**Task objective**
Your answer consists of the lines in the data that contain "Lastwagen". Copy each of them.

**The data**
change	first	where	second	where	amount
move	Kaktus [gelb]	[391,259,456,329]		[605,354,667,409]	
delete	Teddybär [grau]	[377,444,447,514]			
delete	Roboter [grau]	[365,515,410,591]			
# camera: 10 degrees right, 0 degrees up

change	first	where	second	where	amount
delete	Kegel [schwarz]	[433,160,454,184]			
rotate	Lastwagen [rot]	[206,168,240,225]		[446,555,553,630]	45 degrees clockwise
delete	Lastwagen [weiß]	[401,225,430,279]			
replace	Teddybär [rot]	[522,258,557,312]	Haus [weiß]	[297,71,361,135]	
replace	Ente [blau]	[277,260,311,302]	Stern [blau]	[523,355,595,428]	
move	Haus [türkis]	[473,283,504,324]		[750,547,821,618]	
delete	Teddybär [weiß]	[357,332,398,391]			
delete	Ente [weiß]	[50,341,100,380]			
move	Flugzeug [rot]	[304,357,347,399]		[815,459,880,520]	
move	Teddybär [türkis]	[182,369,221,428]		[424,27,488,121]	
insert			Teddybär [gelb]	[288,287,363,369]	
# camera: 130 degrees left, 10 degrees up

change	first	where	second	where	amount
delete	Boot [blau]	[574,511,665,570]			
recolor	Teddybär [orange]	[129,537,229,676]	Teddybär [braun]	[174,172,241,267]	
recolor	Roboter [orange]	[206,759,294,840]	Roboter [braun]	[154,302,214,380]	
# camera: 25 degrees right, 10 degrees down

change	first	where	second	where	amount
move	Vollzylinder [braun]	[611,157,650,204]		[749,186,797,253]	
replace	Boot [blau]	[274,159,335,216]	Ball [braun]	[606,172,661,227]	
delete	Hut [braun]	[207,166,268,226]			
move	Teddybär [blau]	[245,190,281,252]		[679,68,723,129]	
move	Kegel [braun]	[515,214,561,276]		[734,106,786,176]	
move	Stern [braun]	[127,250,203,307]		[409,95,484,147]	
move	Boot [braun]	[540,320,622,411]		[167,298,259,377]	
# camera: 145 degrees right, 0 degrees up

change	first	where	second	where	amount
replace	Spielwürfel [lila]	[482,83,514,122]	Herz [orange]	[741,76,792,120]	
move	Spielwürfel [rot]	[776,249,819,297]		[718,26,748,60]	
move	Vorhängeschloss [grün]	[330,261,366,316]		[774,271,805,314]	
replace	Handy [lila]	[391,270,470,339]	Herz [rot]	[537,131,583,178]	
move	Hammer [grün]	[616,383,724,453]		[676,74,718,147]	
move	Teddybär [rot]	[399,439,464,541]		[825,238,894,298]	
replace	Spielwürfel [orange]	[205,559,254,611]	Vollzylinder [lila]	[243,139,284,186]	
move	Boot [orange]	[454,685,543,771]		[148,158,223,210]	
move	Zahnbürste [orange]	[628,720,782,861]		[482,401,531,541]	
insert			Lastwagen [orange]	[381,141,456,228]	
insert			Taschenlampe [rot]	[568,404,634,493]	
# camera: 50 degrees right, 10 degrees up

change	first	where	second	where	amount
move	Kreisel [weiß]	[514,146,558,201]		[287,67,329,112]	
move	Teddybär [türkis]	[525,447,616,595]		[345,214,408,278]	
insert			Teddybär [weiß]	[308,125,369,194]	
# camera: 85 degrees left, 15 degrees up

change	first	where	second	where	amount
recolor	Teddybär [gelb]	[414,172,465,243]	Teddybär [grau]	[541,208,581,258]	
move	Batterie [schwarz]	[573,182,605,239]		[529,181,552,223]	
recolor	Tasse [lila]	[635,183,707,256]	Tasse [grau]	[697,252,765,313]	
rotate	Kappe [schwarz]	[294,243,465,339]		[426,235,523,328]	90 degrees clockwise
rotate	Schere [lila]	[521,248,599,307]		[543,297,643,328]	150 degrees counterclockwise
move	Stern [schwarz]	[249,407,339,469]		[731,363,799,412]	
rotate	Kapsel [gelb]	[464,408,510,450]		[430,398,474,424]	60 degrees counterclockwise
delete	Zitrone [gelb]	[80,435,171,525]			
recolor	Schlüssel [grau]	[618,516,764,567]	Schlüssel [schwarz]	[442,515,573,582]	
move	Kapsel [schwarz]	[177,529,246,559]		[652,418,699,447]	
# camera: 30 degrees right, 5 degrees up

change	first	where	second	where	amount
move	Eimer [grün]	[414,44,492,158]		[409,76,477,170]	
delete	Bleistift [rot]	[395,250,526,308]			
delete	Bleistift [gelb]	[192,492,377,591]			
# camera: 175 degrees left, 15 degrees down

**Result**
rotate	Lastwagen [rot]	[206,168,240,225]		[446,555,553,630]	45 degrees clockwise
delete	Lastwagen [weiß]	[401,225,430,279]			
insert			Lastwagen [orange]	[381,141,456,228]	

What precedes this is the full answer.